-- INPUT follows --
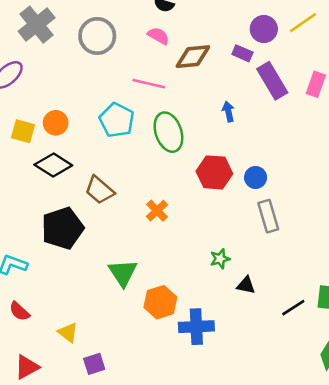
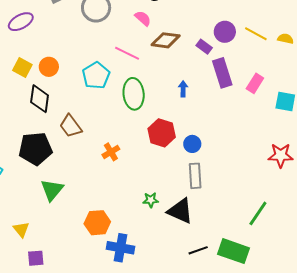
yellow line: (303, 23) -> (256, 34), turned 50
black diamond: (53, 165) -> (40, 99), turned 52
green triangle: (123, 273) -> (52, 190), moved
black triangle: (246, 285) -> (180, 211), moved, size x1.8

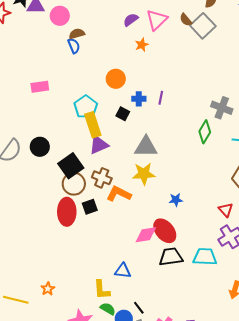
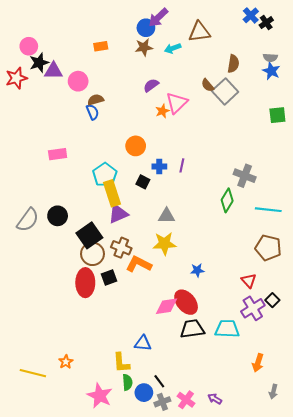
pink triangle: (157, 20) -> (177, 103), moved
gray triangle: (146, 147) -> (166, 216), size x0.7
green semicircle: (108, 309) -> (127, 382), turned 56

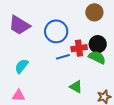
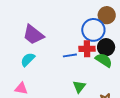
purple trapezoid: (19, 25) -> (33, 35), moved
blue circle: (56, 31) -> (93, 30), moved
green triangle: (76, 87) -> (79, 87), turned 32

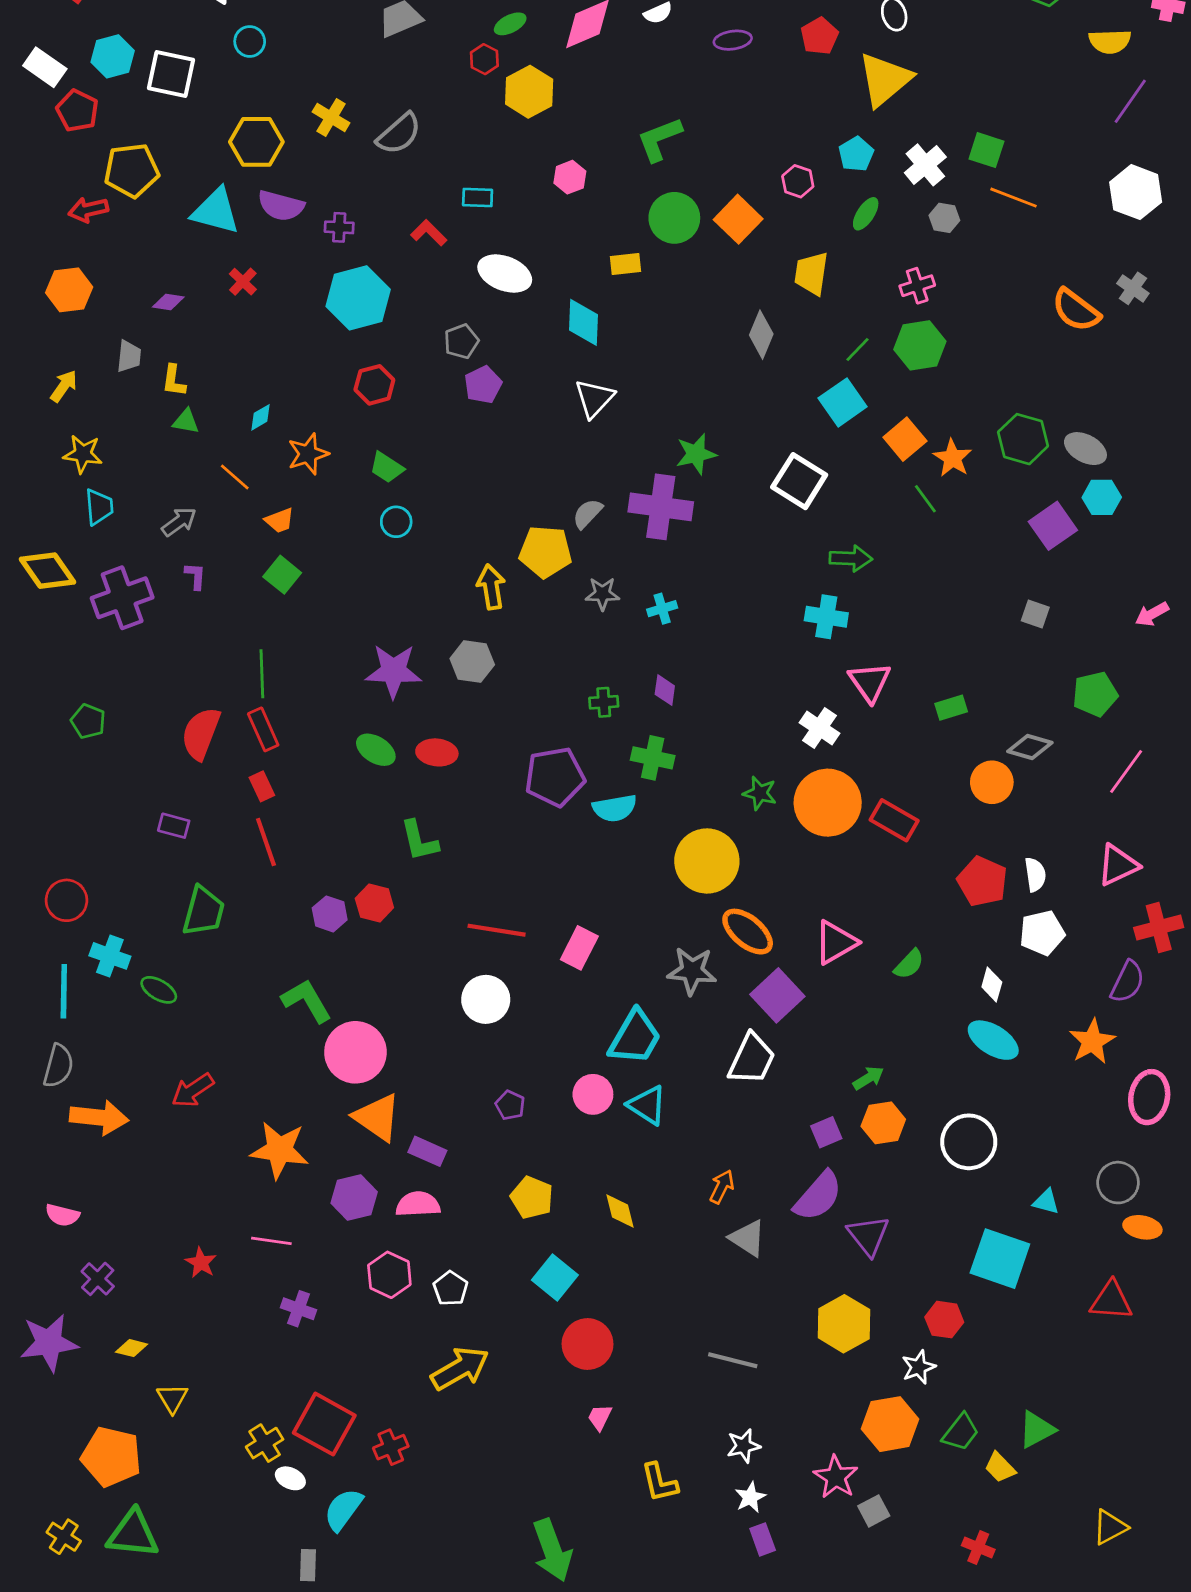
-- INPUT concluded --
* [ACTIVITY]: Using the data above, retype exactly and only the lines from the one containing "pink triangle: (157, 20) -> (177, 103), moved" up to and including the one containing "blue circle: (56, 31) -> (93, 30), moved", with no pictures carried over.

* [ANSWER AREA]:
pink triangle: (157, 20) -> (177, 103), moved
gray triangle: (146, 147) -> (166, 216), size x0.7
green semicircle: (108, 309) -> (127, 382), turned 56

purple trapezoid: (19, 25) -> (33, 35), moved
blue circle: (56, 31) -> (93, 30), moved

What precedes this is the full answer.